- **Information provided**

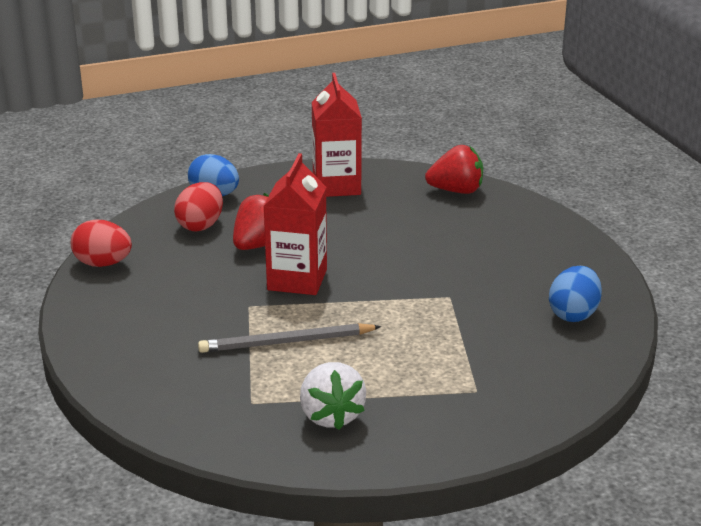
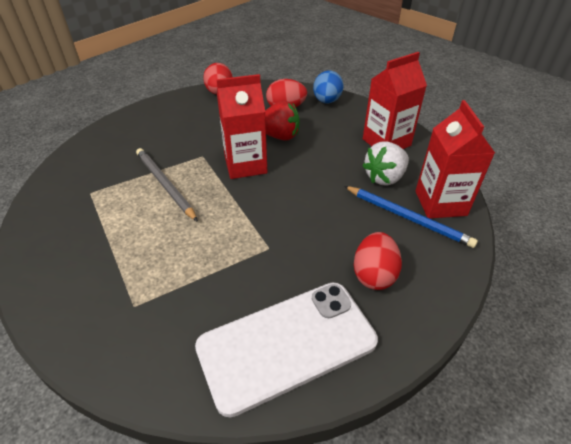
camera: 65 degrees right, 15 degrees up
(331, 416) = (81, 233): white strawberry -> white strawberry (384, 177)
(456, 191) = (440, 203): red strawberry -> red carton
(463, 213) = (407, 217): none -> blue pencil
(522, 251) = (374, 274): none -> red egg
(573, 314) = (287, 344): blue egg -> white phone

- **Requirement**
Look through the records above for the word "strawberry". Report how many lines contain it, as a bare number.

- **Expected answer**
2